START Information supplied

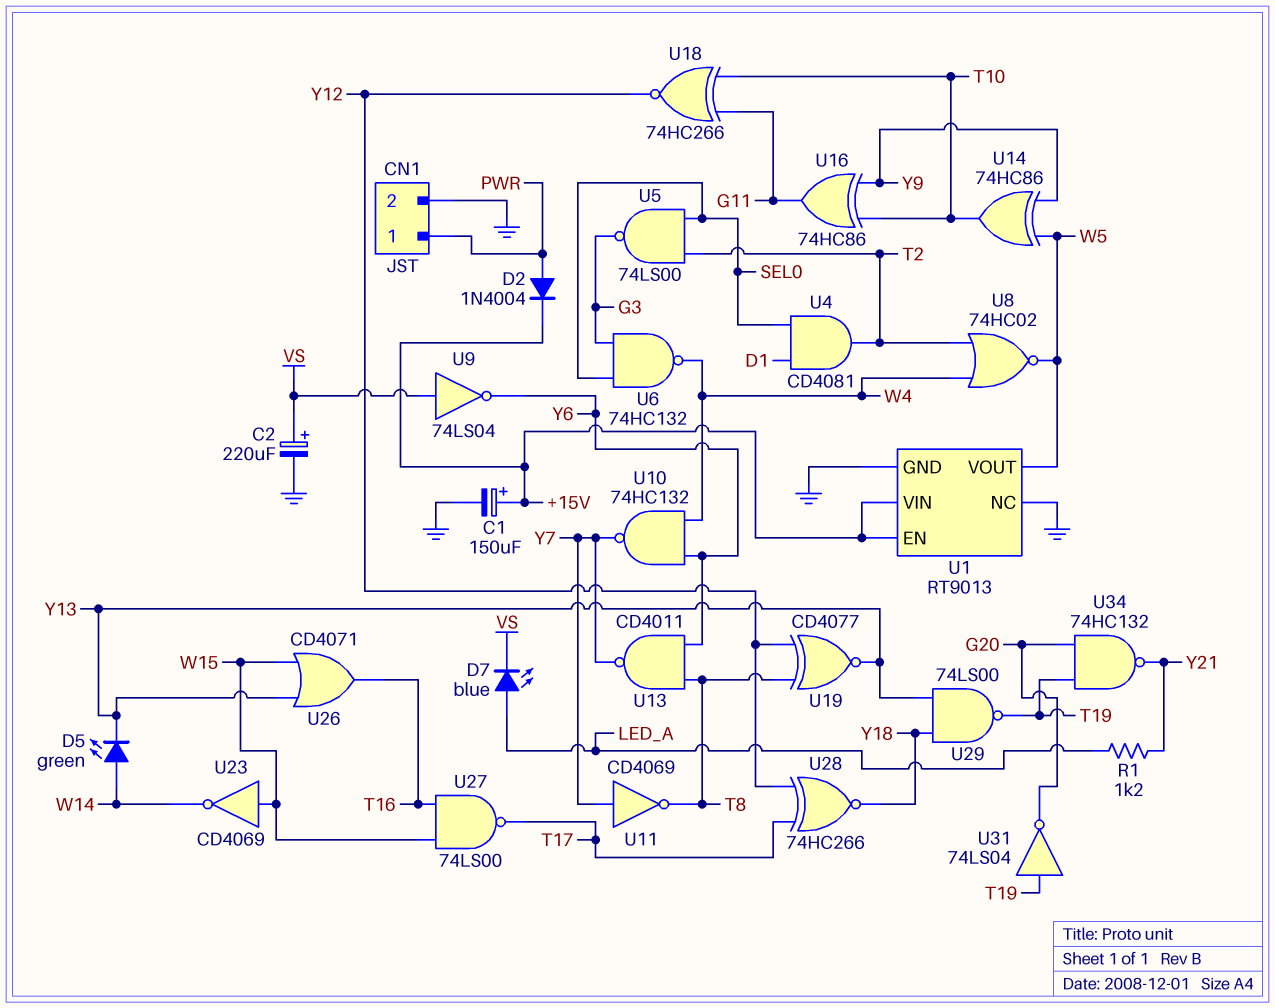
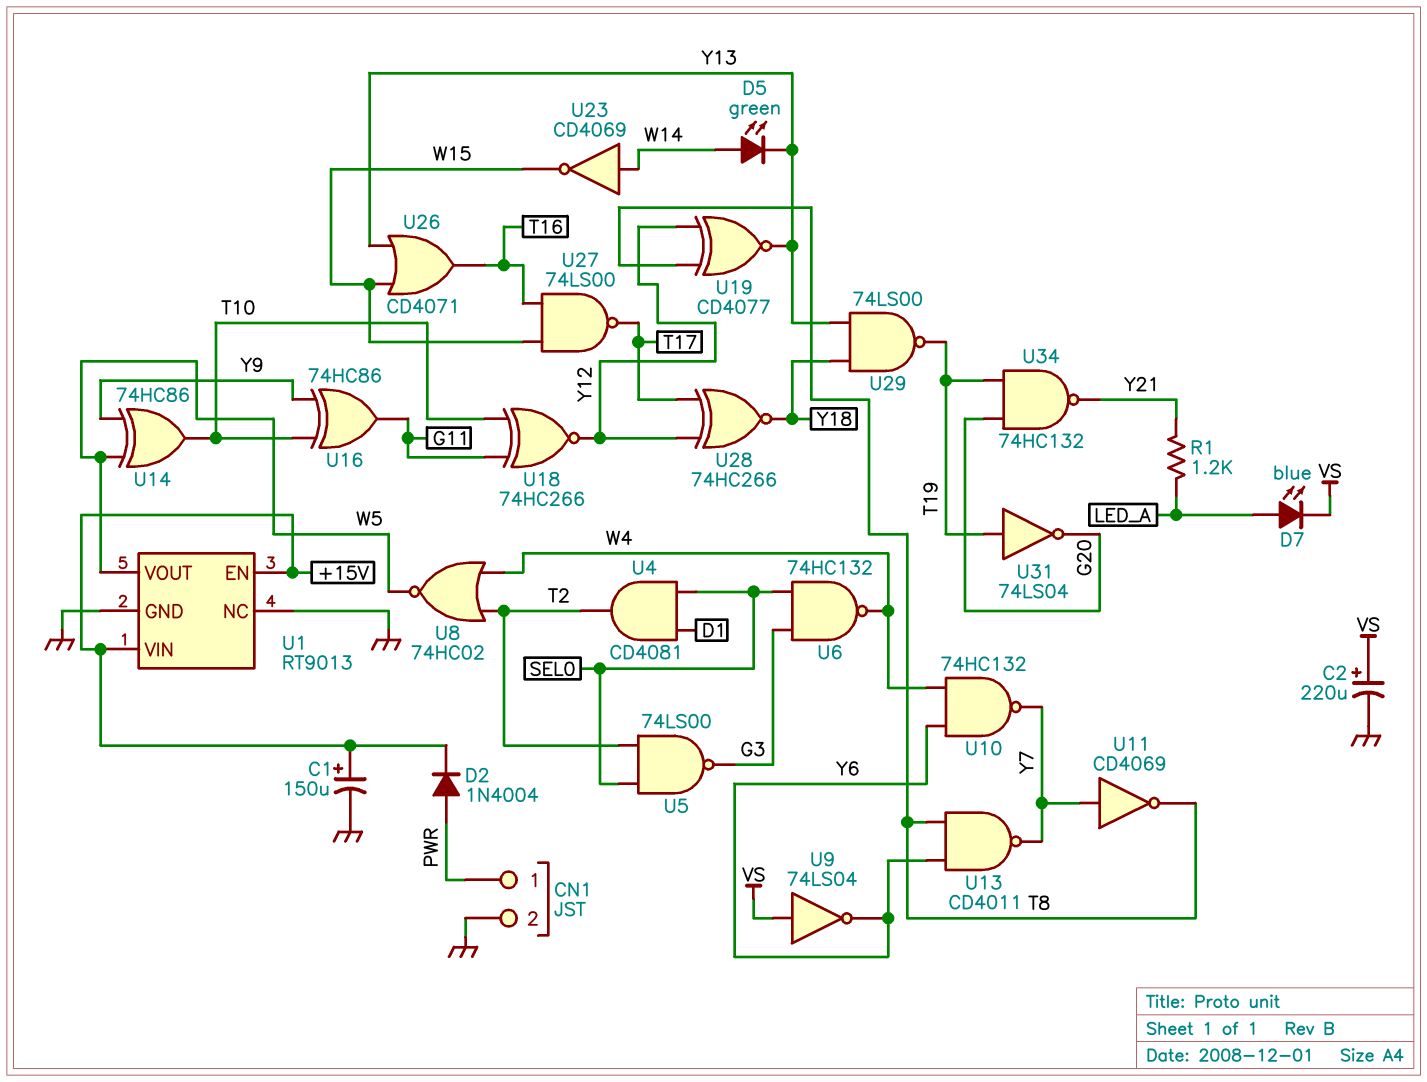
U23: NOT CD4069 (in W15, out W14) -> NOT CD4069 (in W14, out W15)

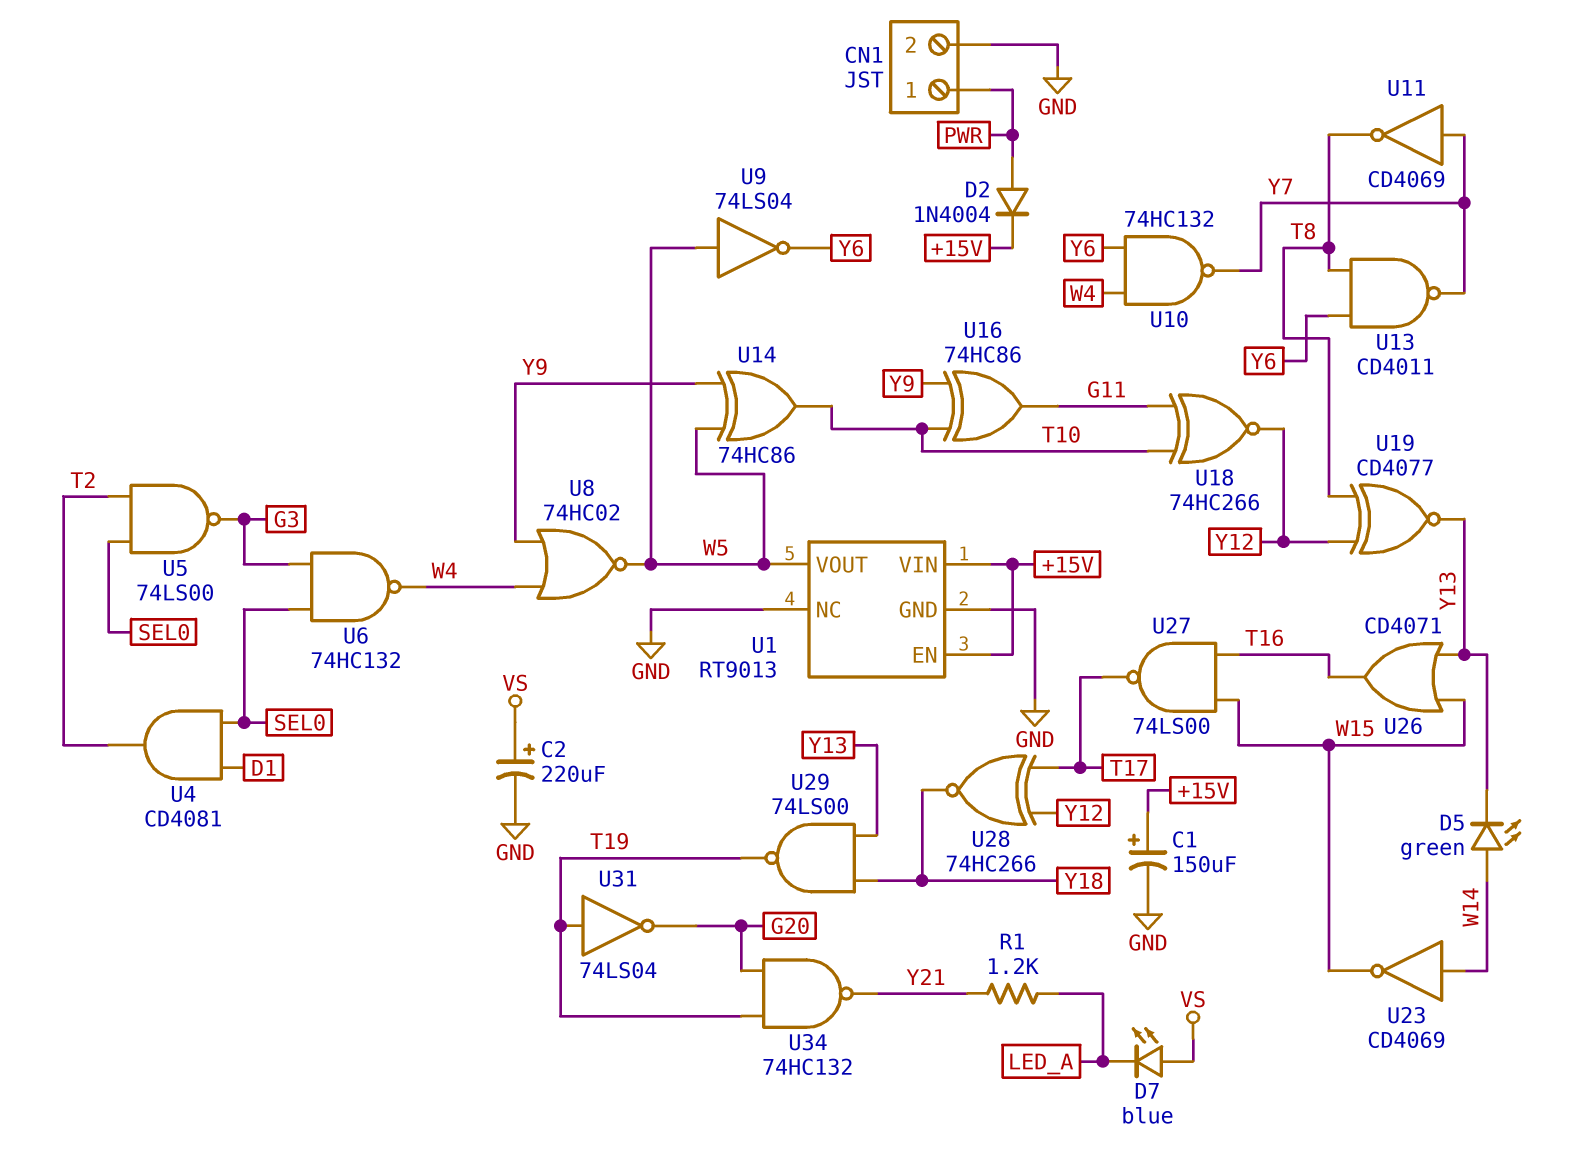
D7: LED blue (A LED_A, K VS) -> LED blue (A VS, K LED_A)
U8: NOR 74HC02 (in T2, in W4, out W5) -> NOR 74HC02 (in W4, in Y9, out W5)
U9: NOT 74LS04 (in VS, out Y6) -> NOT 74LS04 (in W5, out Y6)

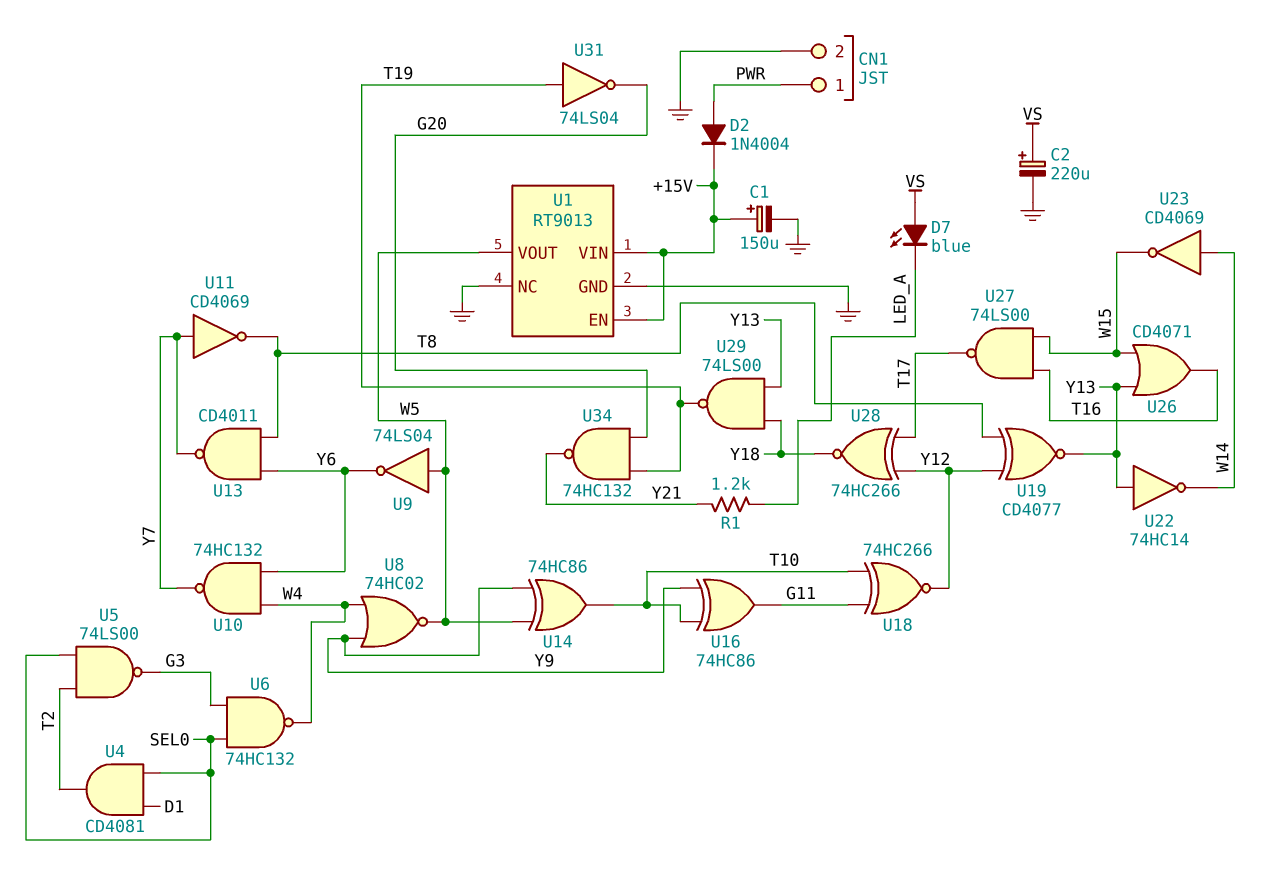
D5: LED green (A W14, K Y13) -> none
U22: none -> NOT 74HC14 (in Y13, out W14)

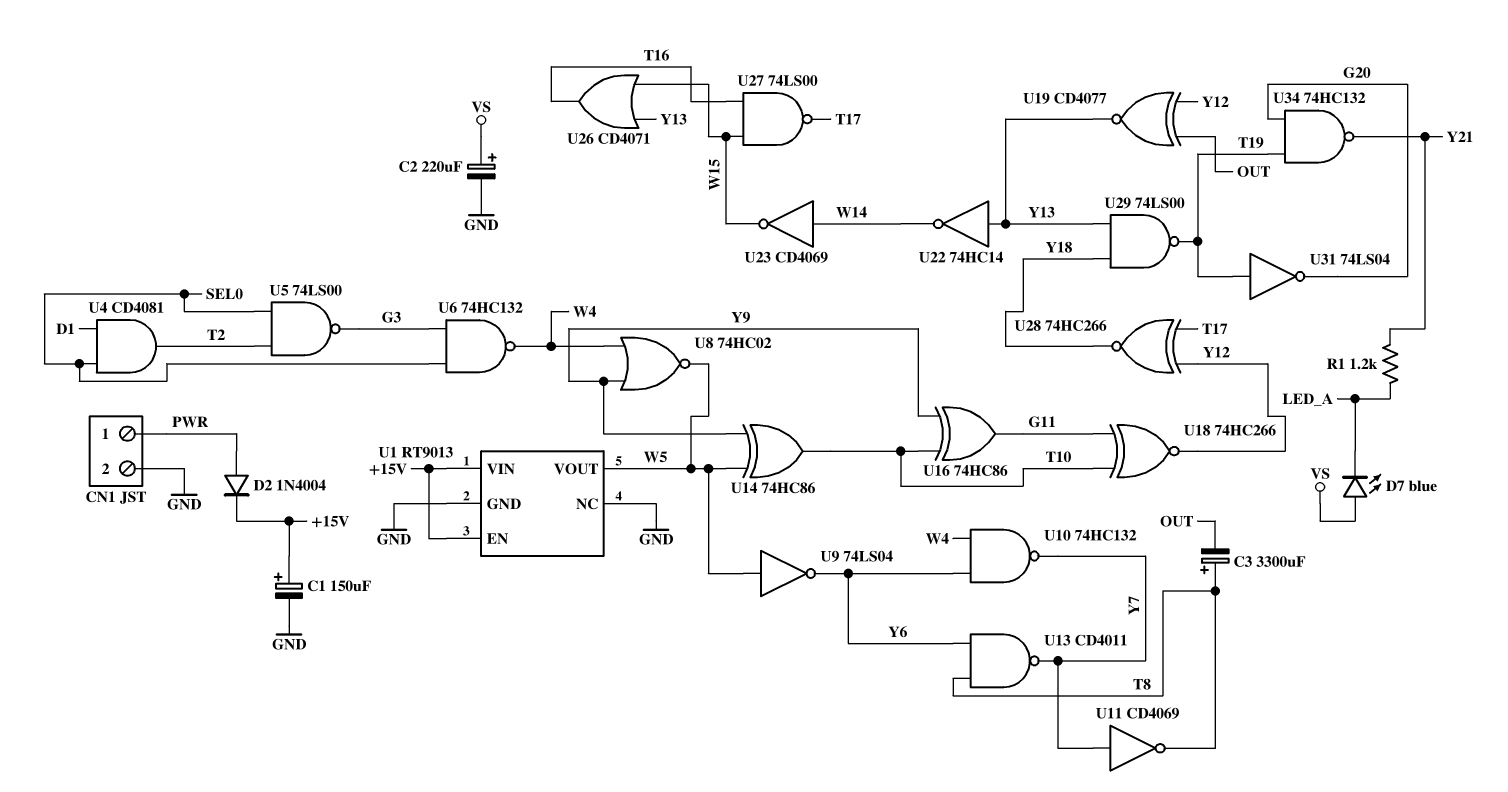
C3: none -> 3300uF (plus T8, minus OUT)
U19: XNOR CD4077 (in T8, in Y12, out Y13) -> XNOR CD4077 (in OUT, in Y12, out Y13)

END Information supplied

### What to do
Verbatim transcription needed, from the opening line of the entries above through the line containing "C3: none -> 3300uF (plus T8, minus OUT)"; pictures do not belong in it.

### Result below
U23: NOT CD4069 (in W15, out W14) -> NOT CD4069 (in W14, out W15)

D7: LED blue (A LED_A, K VS) -> LED blue (A VS, K LED_A)
U8: NOR 74HC02 (in T2, in W4, out W5) -> NOR 74HC02 (in W4, in Y9, out W5)
U9: NOT 74LS04 (in VS, out Y6) -> NOT 74LS04 (in W5, out Y6)

D5: LED green (A W14, K Y13) -> none
U22: none -> NOT 74HC14 (in Y13, out W14)

C3: none -> 3300uF (plus T8, minus OUT)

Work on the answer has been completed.